* What the task asks:
Filter the entries below, keeping every line that has the word "purple".

(Before-and-after object lists)

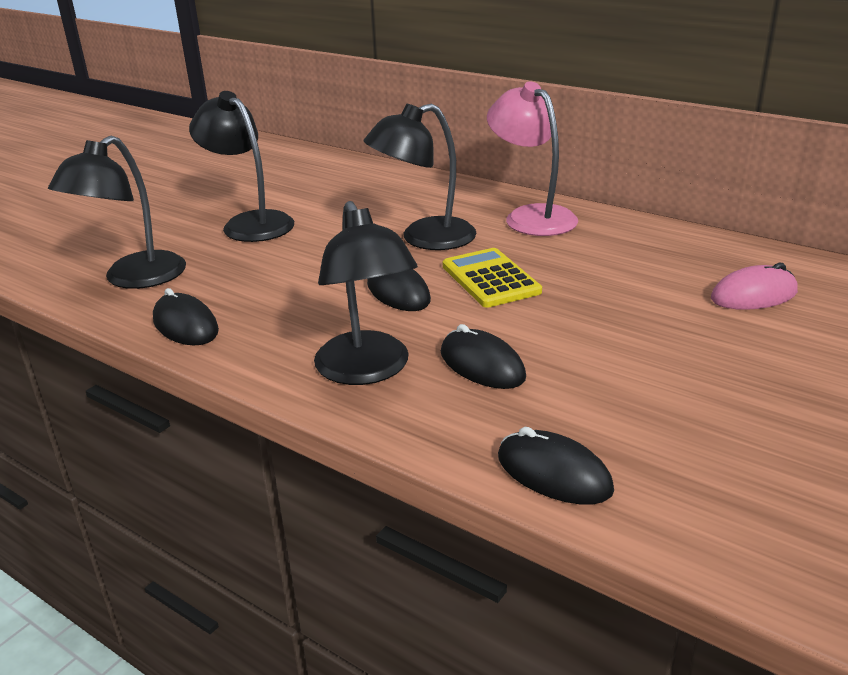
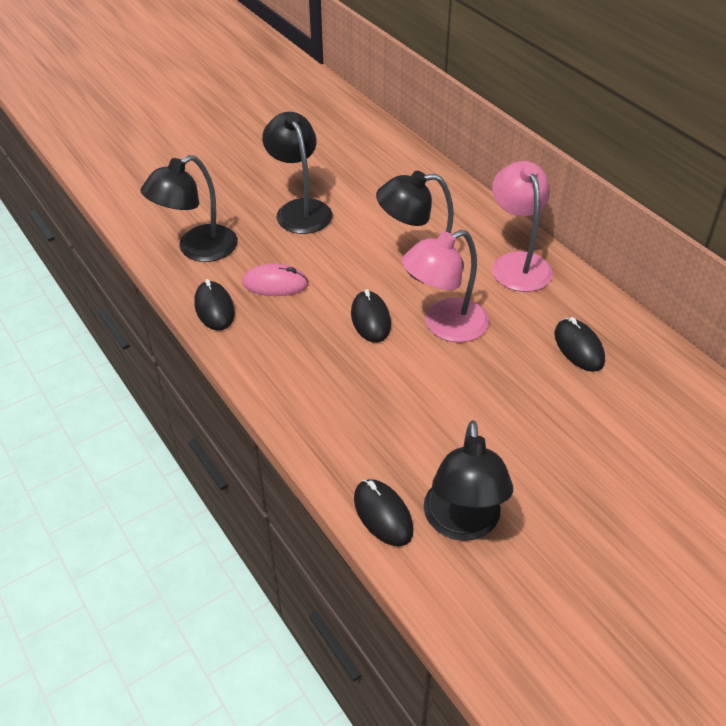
camera: 20 degrees right, 15 degrees up
black lamp [314,201,418,385] -> black lamp moved to [424,420,513,541]
black mouse [441,324,526,389] -> black mouse moved to [554,317,605,372]
yellow calculator [443,248,542,308] -> pink lamp [402,230,489,342]
pink mouse [711,262,798,310] -> pink mouse moved to [242,264,309,296]

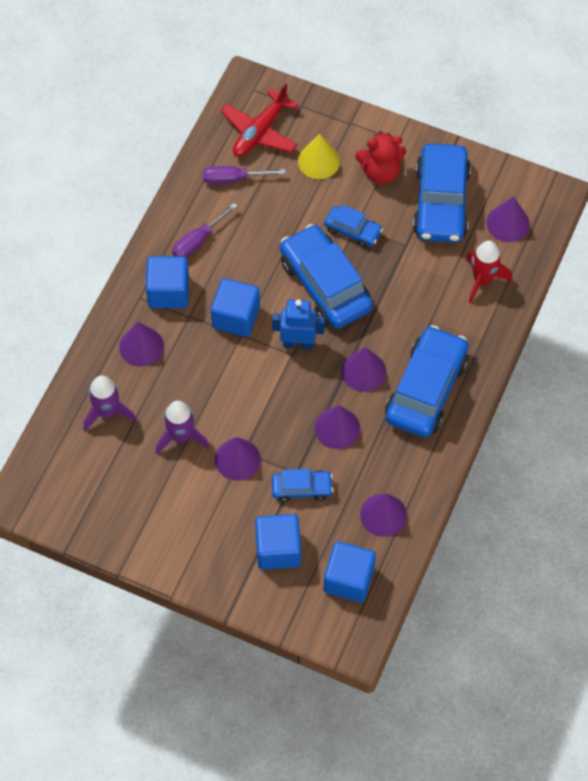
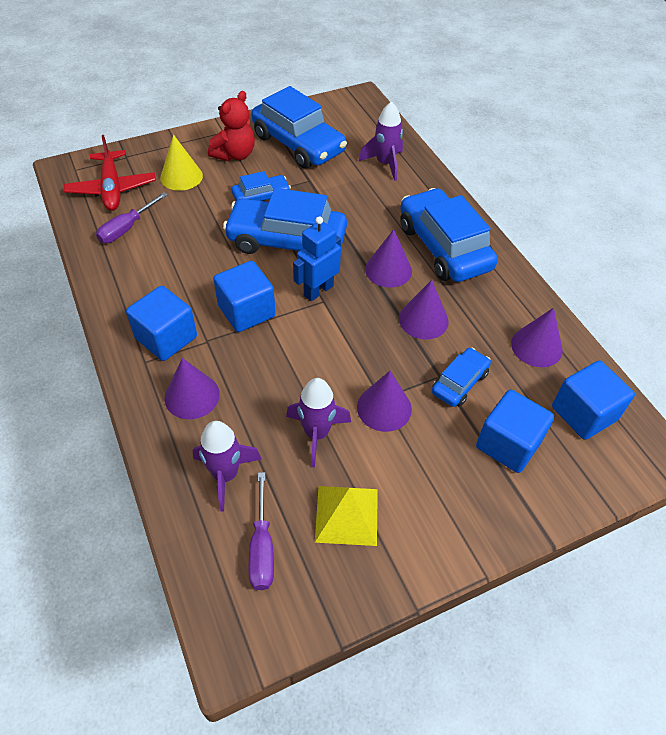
camera: 50 degrees left, 10 degrees down
purple screwdriver [172,203,238,258] -> purple screwdriver moved to [249,472,274,590]
red rocket [466,241,512,303] -> purple rocket [359,101,403,181]
purple cone [486,196,530,242] -> none
none -> yellow pyramid [315,486,378,546]

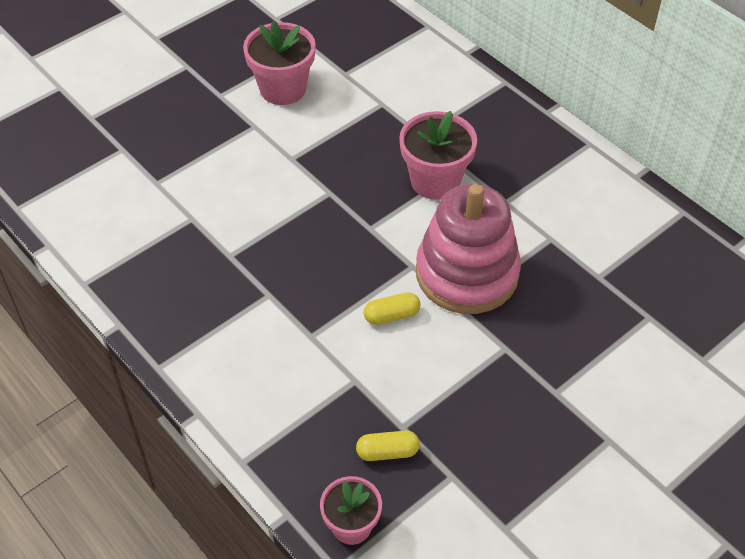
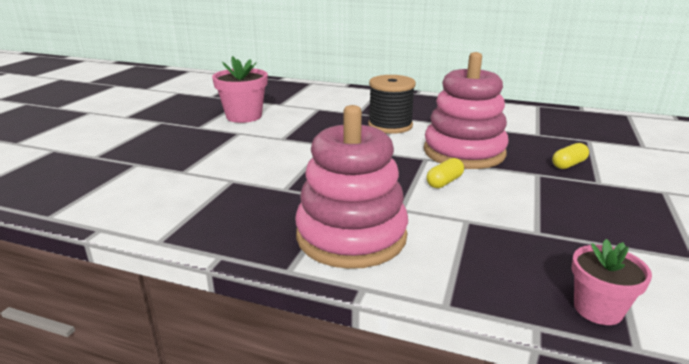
camera: 30 degrees left, 25 degrees down
yellow capsule [356,431,420,461] -> yellow capsule moved to [552,143,589,169]
pink flower pot [399,111,477,200] -> black spool [368,75,416,134]
none -> pink stacking toy [295,105,408,269]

* Your solution:
purple screwdriver [172,203,238,258] -> purple screwdriver moved to [249,472,274,590]
red rocket [466,241,512,303] -> purple rocket [359,101,403,181]
purple cone [486,196,530,242] -> none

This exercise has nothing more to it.